◆ **Exercise requirements**
Write out only the tail of the records, beginning at the line containing "camera: 65 degrees right, 20 degrees up" and including the last line, exactly as written.

Before-and-after object lists
:::

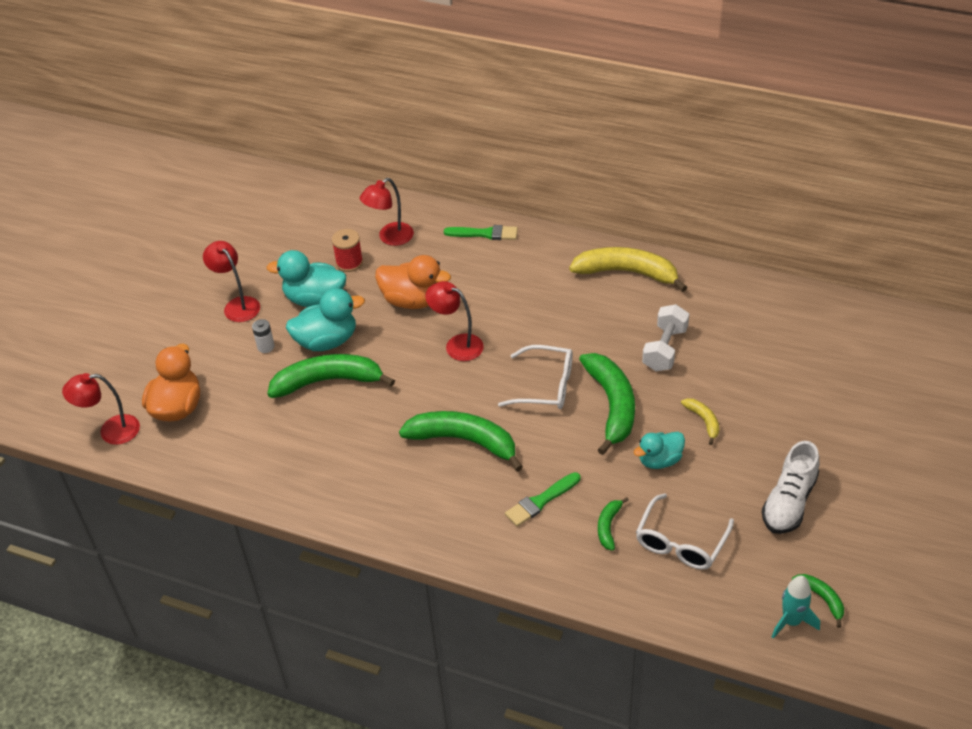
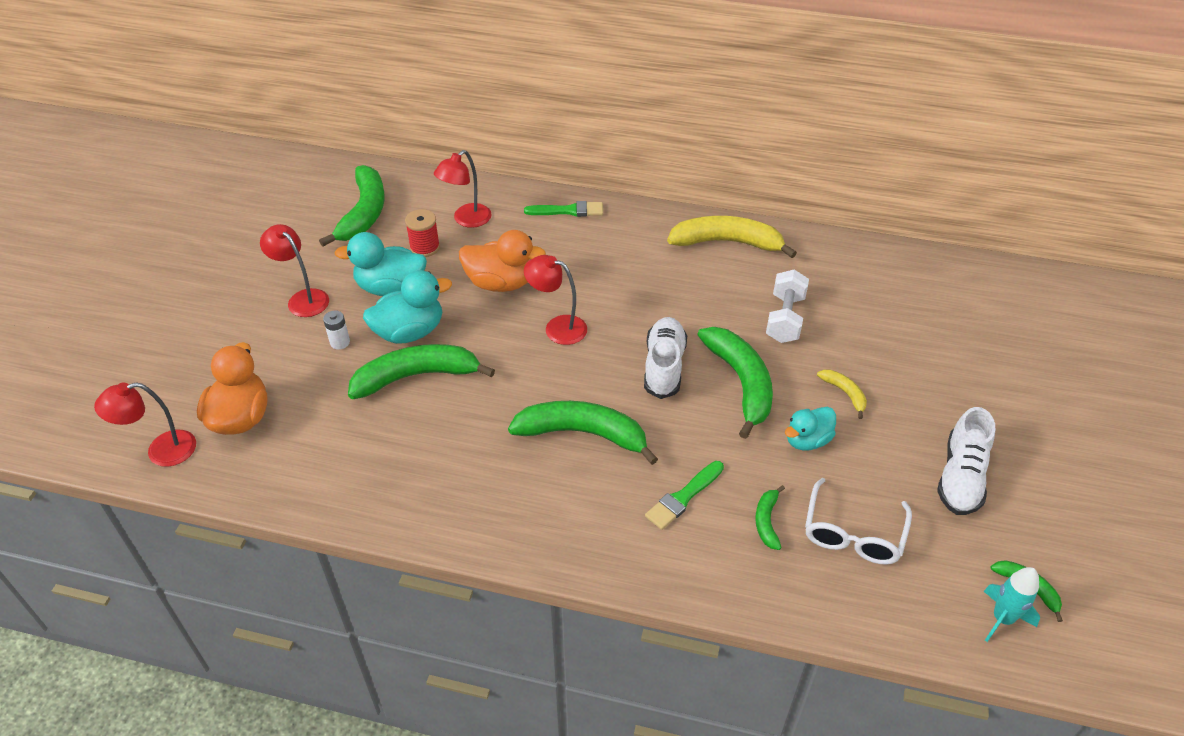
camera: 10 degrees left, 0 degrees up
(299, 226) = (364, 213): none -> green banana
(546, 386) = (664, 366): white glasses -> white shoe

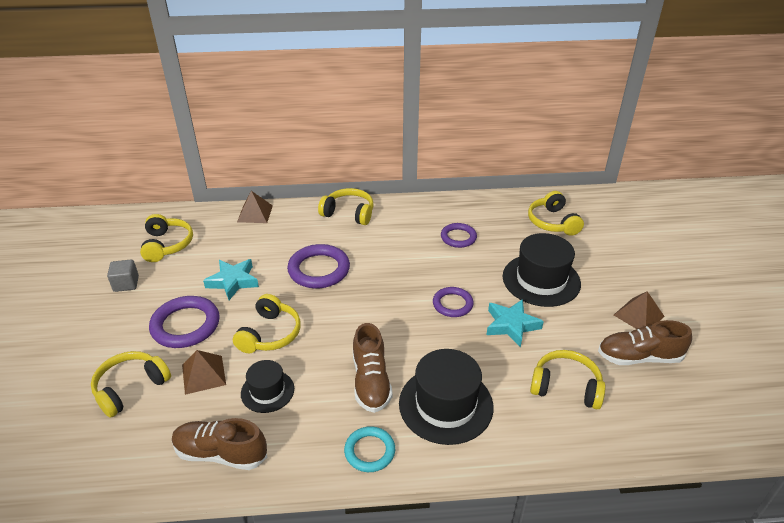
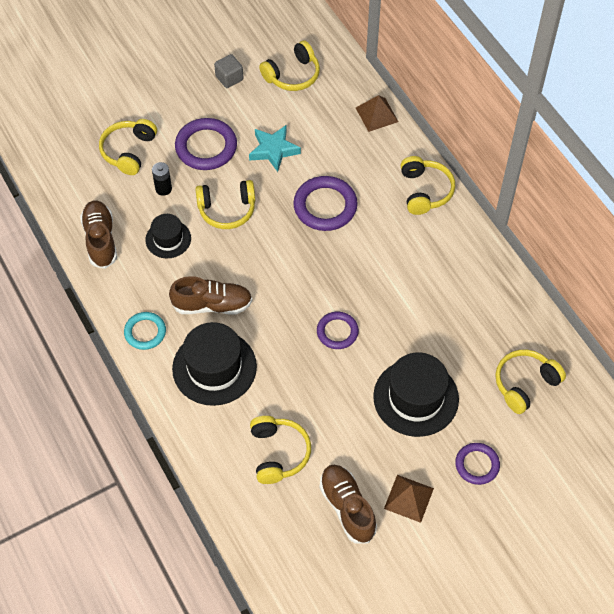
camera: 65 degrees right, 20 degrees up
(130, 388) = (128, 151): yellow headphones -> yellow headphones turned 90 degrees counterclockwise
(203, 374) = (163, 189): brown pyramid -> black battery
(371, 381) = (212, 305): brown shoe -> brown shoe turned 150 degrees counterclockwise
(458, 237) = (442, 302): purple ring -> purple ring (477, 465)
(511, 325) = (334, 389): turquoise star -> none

:::

◆ **Written answer**
camera: 65 degrees right, 20 degrees up
(130, 388) = (128, 151): yellow headphones -> yellow headphones turned 90 degrees counterclockwise
(203, 374) = (163, 189): brown pyramid -> black battery
(371, 381) = (212, 305): brown shoe -> brown shoe turned 150 degrees counterclockwise
(458, 237) = (442, 302): purple ring -> purple ring (477, 465)
(511, 325) = (334, 389): turquoise star -> none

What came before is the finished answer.